◆ **Available records**
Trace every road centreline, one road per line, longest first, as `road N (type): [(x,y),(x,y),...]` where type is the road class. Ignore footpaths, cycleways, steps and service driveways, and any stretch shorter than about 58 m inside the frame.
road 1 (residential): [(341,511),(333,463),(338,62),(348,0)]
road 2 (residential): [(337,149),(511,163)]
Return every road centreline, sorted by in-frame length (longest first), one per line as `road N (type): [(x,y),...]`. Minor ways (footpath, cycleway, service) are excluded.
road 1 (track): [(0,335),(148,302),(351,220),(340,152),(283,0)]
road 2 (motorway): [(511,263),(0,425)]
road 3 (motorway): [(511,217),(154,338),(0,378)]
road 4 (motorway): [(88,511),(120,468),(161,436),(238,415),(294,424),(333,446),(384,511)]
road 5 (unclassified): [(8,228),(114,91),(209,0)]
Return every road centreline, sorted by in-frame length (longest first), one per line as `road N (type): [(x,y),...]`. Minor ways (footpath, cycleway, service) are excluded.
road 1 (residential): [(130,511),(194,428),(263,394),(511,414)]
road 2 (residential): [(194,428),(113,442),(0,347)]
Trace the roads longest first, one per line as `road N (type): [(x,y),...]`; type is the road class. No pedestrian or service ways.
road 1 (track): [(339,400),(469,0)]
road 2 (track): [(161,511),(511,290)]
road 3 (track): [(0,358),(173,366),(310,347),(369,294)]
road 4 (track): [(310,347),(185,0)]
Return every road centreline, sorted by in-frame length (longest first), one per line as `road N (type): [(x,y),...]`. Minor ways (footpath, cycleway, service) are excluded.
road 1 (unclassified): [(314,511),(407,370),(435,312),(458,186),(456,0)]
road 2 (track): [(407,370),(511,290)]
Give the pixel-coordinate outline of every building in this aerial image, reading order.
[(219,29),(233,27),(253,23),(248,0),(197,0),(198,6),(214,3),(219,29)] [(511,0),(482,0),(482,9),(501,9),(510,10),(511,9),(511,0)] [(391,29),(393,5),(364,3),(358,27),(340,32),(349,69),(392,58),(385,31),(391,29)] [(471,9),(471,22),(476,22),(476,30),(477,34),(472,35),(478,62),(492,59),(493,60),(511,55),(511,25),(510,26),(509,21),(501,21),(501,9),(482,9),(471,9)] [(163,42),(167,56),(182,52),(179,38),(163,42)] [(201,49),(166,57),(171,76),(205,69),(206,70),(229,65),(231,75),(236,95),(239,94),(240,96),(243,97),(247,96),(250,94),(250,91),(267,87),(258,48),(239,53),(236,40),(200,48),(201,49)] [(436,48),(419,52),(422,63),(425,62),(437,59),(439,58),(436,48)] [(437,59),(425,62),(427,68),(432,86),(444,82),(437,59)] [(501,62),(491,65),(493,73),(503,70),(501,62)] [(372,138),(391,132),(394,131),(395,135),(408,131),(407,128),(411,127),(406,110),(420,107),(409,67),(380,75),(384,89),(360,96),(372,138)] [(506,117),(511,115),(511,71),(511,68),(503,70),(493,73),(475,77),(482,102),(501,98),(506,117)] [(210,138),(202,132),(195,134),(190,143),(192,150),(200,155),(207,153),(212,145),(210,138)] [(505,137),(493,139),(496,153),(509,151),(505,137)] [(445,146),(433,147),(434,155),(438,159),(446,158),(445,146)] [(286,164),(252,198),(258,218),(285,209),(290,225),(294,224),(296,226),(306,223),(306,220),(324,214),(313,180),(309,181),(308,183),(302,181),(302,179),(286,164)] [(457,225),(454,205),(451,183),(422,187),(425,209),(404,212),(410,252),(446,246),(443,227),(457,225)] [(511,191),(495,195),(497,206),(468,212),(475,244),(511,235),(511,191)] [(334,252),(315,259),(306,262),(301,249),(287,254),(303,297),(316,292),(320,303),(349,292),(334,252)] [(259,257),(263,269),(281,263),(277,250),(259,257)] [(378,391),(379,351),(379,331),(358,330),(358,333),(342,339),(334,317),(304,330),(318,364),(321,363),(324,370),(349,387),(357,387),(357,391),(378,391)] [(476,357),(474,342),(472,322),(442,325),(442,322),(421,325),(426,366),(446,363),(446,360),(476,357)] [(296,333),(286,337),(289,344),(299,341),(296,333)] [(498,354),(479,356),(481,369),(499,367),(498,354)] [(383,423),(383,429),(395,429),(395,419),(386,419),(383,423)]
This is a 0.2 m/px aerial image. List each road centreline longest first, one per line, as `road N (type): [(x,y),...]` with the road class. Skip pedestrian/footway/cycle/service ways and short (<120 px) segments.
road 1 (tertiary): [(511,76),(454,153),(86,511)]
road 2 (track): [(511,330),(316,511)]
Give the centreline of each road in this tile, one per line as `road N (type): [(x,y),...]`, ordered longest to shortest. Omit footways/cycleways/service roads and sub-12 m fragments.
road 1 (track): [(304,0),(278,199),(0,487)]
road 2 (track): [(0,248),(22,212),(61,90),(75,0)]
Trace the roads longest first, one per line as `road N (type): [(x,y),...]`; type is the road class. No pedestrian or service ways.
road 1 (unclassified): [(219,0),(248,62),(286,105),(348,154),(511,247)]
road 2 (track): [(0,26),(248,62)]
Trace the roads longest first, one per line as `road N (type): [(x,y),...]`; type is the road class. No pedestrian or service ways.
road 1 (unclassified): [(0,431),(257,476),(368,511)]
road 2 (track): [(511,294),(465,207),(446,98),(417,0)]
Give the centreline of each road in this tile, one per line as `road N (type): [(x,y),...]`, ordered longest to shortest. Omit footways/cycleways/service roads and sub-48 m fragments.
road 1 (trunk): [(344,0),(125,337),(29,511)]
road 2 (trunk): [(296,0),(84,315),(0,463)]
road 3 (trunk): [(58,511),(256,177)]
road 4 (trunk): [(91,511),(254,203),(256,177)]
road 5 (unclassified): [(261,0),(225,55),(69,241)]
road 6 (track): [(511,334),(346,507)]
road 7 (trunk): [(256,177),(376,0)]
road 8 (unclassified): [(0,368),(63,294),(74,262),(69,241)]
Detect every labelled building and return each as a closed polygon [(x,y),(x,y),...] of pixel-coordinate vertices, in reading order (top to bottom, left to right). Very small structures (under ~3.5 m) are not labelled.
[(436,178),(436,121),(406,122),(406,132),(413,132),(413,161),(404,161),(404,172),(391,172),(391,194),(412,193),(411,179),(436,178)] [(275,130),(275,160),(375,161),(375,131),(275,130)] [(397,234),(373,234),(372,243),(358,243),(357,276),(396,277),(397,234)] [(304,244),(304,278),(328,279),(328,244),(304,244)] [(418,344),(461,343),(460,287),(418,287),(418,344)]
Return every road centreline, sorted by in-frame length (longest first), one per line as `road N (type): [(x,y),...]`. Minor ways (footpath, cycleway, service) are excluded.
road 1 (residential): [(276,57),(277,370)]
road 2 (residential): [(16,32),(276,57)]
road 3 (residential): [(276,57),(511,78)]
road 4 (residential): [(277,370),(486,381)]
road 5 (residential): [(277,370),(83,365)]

◆ **Do this**
Give back every line of the data above, character for character and unchanged.

◆ **Answer to the problem**
Trace every road centreline, one road per line, longest first, as `road N (type): [(x,y),(x,y),...]` where type is the road class. Ignore footpaths, cycleways, steps and service driveways, and any stretch shorter than about 58 m inside the frame.
road 1 (residential): [(341,511),(333,463),(338,62),(348,0)]
road 2 (residential): [(337,149),(511,163)]
Return every road centreline, sorted by in-frame length (longest first), one per line as `road N (type): [(x,y),...]`. Minor ways (footpath, cycleway, service) are excluded.
road 1 (track): [(0,335),(148,302),(351,220),(340,152),(283,0)]
road 2 (motorway): [(511,263),(0,425)]
road 3 (motorway): [(511,217),(154,338),(0,378)]
road 4 (motorway): [(88,511),(120,468),(161,436),(238,415),(294,424),(333,446),(384,511)]
road 5 (unclassified): [(8,228),(114,91),(209,0)]
Return every road centreline, sorted by in-frame length (longest first), one per line as `road N (type): [(x,y),...]`. Minor ways (footpath, cycleway, service) are excluded.
road 1 (residential): [(130,511),(194,428),(263,394),(511,414)]
road 2 (residential): [(194,428),(113,442),(0,347)]
Trace the roads longest first, one per line as `road N (type): [(x,y),...]`; type is the road class. No pedestrian or service ways.
road 1 (track): [(339,400),(469,0)]
road 2 (track): [(161,511),(511,290)]
road 3 (track): [(0,358),(173,366),(310,347),(369,294)]
road 4 (track): [(310,347),(185,0)]
Return every road centreline, sorted by in-frame length (longest first), one per line as `road N (type): [(x,y),...]`. Minor ways (footpath, cycleway, service) are excluded.
road 1 (unclassified): [(314,511),(407,370),(435,312),(458,186),(456,0)]
road 2 (track): [(407,370),(511,290)]
Give the pixel-coordinate outline of every building in this aerial image, reading order.
[(219,29),(233,27),(253,23),(248,0),(197,0),(198,6),(214,3),(219,29)] [(511,0),(482,0),(482,9),(501,9),(510,10),(511,9),(511,0)] [(391,29),(393,5),(364,3),(358,27),(340,32),(349,69),(392,58),(385,31),(391,29)] [(471,9),(471,22),(476,22),(476,30),(477,34),(472,35),(478,62),(492,59),(493,60),(511,55),(511,25),(510,26),(509,21),(501,21),(501,9),(482,9),(471,9)] [(163,42),(167,56),(182,52),(179,38),(163,42)] [(201,49),(166,57),(171,76),(205,69),(206,70),(229,65),(231,75),(236,95),(239,94),(240,96),(243,97),(247,96),(250,94),(250,91),(267,87),(258,48),(239,53),(236,40),(200,48),(201,49)] [(436,48),(419,52),(422,63),(425,62),(437,59),(439,58),(436,48)] [(437,59),(425,62),(427,68),(432,86),(444,82),(437,59)] [(501,62),(491,65),(493,73),(503,70),(501,62)] [(372,138),(391,132),(394,131),(395,135),(408,131),(407,128),(411,127),(406,110),(420,107),(409,67),(380,75),(384,89),(360,96),(372,138)] [(506,117),(511,115),(511,71),(511,68),(503,70),(493,73),(475,77),(482,102),(501,98),(506,117)] [(210,138),(202,132),(195,134),(190,143),(192,150),(200,155),(207,153),(212,145),(210,138)] [(505,137),(493,139),(496,153),(509,151),(505,137)] [(445,146),(433,147),(434,155),(438,159),(446,158),(445,146)] [(286,164),(252,198),(258,218),(285,209),(290,225),(294,224),(296,226),(306,223),(306,220),(324,214),(313,180),(309,181),(308,183),(302,181),(302,179),(286,164)] [(457,225),(454,205),(451,183),(422,187),(425,209),(404,212),(410,252),(446,246),(443,227),(457,225)] [(511,191),(495,195),(497,206),(468,212),(475,244),(511,235),(511,191)] [(334,252),(315,259),(306,262),(301,249),(287,254),(303,297),(316,292),(320,303),(349,292),(334,252)] [(259,257),(263,269),(281,263),(277,250),(259,257)] [(378,391),(379,351),(379,331),(358,330),(358,333),(342,339),(334,317),(304,330),(318,364),(321,363),(324,370),(349,387),(357,387),(357,391),(378,391)] [(476,357),(474,342),(472,322),(442,325),(442,322),(421,325),(426,366),(446,363),(446,360),(476,357)] [(296,333),(286,337),(289,344),(299,341),(296,333)] [(498,354),(479,356),(481,369),(499,367),(498,354)] [(383,423),(383,429),(395,429),(395,419),(386,419),(383,423)]
This is a 0.2 m/px aerial image. List each road centreline longest first, one per line, as `road N (type): [(x,y),...]` with the road class. Skip pedestrian/footway/cycle/service ways and short (<120 px) segments.
road 1 (tertiary): [(511,76),(454,153),(86,511)]
road 2 (track): [(511,330),(316,511)]
Give the centreline of each road in this tile, one per line as `road N (type): [(x,y),...]`, ordered longest to shortest. Omit footways/cycleways/service roads and sub-12 m fragments.
road 1 (track): [(304,0),(278,199),(0,487)]
road 2 (track): [(0,248),(22,212),(61,90),(75,0)]
Trace the roads longest first, one per line as `road N (type): [(x,y),...]`; type is the road class. No pedestrian or service ways.
road 1 (unclassified): [(219,0),(248,62),(286,105),(348,154),(511,247)]
road 2 (track): [(0,26),(248,62)]
Trace the roads longest first, one per line as `road N (type): [(x,y),...]`; type is the road class. No pedestrian or service ways.
road 1 (unclassified): [(0,431),(257,476),(368,511)]
road 2 (track): [(511,294),(465,207),(446,98),(417,0)]
Give the centreline of each road in this tile, one per line as `road N (type): [(x,y),...]`, ordered longest to shortest. Omit footways/cycleways/service roads and sub-48 m fragments.
road 1 (trunk): [(344,0),(125,337),(29,511)]
road 2 (trunk): [(296,0),(84,315),(0,463)]
road 3 (trunk): [(58,511),(256,177)]
road 4 (trunk): [(91,511),(254,203),(256,177)]
road 5 (unclassified): [(261,0),(225,55),(69,241)]
road 6 (track): [(511,334),(346,507)]
road 7 (trunk): [(256,177),(376,0)]
road 8 (unclassified): [(0,368),(63,294),(74,262),(69,241)]
Detect every labelled building and return each as a closed polygon [(x,y),(x,y),...] of pixel-coordinate vertices, in reading order (top to bottom, left to right). Very small structures (under ~3.5 m) are not labelled.
[(436,178),(436,121),(406,122),(406,132),(413,132),(413,161),(404,161),(404,172),(391,172),(391,194),(412,193),(411,179),(436,178)] [(275,130),(275,160),(375,161),(375,131),(275,130)] [(397,234),(373,234),(372,243),(358,243),(357,276),(396,277),(397,234)] [(304,244),(304,278),(328,279),(328,244),(304,244)] [(418,344),(461,343),(460,287),(418,287),(418,344)]
Return every road centreline, sorted by in-frame length (longest first), one per line as `road N (type): [(x,y),...]`. Minor ways (footpath, cycleway, service) are excluded.
road 1 (residential): [(276,57),(277,370)]
road 2 (residential): [(16,32),(276,57)]
road 3 (residential): [(276,57),(511,78)]
road 4 (residential): [(277,370),(486,381)]
road 5 (residential): [(277,370),(83,365)]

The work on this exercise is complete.